◆ ACTIVITY
Which lines run from the line with "Pipeline: [584,649,632,698] ->" through the line with "Inbox - Gonçalo: [346,166,572,265]" in the entries below? Print them exactly, both ends included, and nothing more.
[EXTRACTED INFORMATION — start]
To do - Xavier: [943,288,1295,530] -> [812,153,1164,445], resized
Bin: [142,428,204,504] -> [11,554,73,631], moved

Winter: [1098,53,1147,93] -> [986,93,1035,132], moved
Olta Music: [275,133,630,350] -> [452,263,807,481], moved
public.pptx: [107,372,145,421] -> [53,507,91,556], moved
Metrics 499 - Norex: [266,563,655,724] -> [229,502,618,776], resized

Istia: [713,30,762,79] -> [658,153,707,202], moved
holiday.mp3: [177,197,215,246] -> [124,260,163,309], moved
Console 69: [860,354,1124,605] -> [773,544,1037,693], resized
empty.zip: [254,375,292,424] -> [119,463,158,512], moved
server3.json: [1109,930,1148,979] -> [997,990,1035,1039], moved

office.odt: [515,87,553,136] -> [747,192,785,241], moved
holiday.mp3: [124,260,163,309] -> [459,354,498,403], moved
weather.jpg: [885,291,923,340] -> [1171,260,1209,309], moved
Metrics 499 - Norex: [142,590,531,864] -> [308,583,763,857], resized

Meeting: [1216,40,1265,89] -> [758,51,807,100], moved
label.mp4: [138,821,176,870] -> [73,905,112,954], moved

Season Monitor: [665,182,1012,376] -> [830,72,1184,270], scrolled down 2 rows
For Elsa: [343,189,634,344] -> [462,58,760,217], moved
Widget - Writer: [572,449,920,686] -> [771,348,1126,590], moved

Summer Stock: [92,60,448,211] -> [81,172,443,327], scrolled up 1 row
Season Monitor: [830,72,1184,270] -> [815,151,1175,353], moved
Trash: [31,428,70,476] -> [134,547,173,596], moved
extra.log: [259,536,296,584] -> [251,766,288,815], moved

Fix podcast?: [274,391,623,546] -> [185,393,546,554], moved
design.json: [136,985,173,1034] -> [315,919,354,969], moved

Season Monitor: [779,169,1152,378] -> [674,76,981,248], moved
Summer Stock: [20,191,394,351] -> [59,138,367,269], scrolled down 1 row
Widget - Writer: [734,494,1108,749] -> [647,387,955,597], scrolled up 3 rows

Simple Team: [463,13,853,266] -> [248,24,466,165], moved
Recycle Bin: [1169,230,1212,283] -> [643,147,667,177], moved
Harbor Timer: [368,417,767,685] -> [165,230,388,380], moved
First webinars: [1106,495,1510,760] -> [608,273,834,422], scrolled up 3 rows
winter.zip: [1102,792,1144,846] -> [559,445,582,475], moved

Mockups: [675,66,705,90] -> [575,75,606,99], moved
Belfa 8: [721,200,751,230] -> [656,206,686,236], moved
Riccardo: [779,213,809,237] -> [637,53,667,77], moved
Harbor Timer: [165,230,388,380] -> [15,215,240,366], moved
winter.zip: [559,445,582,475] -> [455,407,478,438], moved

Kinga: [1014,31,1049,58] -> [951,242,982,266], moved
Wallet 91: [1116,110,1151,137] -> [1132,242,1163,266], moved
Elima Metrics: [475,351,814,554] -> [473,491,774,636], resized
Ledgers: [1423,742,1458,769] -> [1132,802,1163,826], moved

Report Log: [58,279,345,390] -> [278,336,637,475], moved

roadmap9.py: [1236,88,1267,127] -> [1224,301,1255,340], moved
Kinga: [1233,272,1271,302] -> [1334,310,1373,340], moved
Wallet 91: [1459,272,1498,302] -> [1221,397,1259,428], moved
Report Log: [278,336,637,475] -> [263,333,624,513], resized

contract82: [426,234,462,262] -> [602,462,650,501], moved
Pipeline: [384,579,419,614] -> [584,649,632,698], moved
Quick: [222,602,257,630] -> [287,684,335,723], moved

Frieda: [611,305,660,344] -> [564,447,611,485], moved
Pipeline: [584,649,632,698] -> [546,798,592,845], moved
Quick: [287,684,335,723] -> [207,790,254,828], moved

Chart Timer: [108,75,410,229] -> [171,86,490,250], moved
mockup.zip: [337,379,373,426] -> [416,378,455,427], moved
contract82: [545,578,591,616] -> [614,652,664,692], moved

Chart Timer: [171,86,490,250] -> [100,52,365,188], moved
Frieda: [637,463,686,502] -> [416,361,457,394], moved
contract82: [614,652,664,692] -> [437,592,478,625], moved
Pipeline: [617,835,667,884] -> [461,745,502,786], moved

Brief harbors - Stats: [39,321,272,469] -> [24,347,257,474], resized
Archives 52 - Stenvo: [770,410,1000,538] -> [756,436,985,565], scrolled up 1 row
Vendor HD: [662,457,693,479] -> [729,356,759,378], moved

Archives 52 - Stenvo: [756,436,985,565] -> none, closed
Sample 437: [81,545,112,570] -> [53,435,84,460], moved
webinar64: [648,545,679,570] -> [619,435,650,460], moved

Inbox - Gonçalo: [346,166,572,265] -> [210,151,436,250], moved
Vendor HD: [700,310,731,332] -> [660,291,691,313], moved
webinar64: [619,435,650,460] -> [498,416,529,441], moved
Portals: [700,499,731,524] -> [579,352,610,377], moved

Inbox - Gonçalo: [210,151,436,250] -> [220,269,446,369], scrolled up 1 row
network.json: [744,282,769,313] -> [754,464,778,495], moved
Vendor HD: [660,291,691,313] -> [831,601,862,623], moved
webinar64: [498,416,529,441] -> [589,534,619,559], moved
[EXTRACTED INFORMATION — finish]
◆ ANSWER
Pipeline: [584,649,632,698] -> [546,798,592,845], moved
Quick: [287,684,335,723] -> [207,790,254,828], moved

Chart Timer: [108,75,410,229] -> [171,86,490,250], moved
mockup.zip: [337,379,373,426] -> [416,378,455,427], moved
contract82: [545,578,591,616] -> [614,652,664,692], moved

Chart Timer: [171,86,490,250] -> [100,52,365,188], moved
Frieda: [637,463,686,502] -> [416,361,457,394], moved
contract82: [614,652,664,692] -> [437,592,478,625], moved
Pipeline: [617,835,667,884] -> [461,745,502,786], moved

Brief harbors - Stats: [39,321,272,469] -> [24,347,257,474], resized
Archives 52 - Stenvo: [770,410,1000,538] -> [756,436,985,565], scrolled up 1 row
Vendor HD: [662,457,693,479] -> [729,356,759,378], moved

Archives 52 - Stenvo: [756,436,985,565] -> none, closed
Sample 437: [81,545,112,570] -> [53,435,84,460], moved
webinar64: [648,545,679,570] -> [619,435,650,460], moved

Inbox - Gonçalo: [346,166,572,265] -> [210,151,436,250], moved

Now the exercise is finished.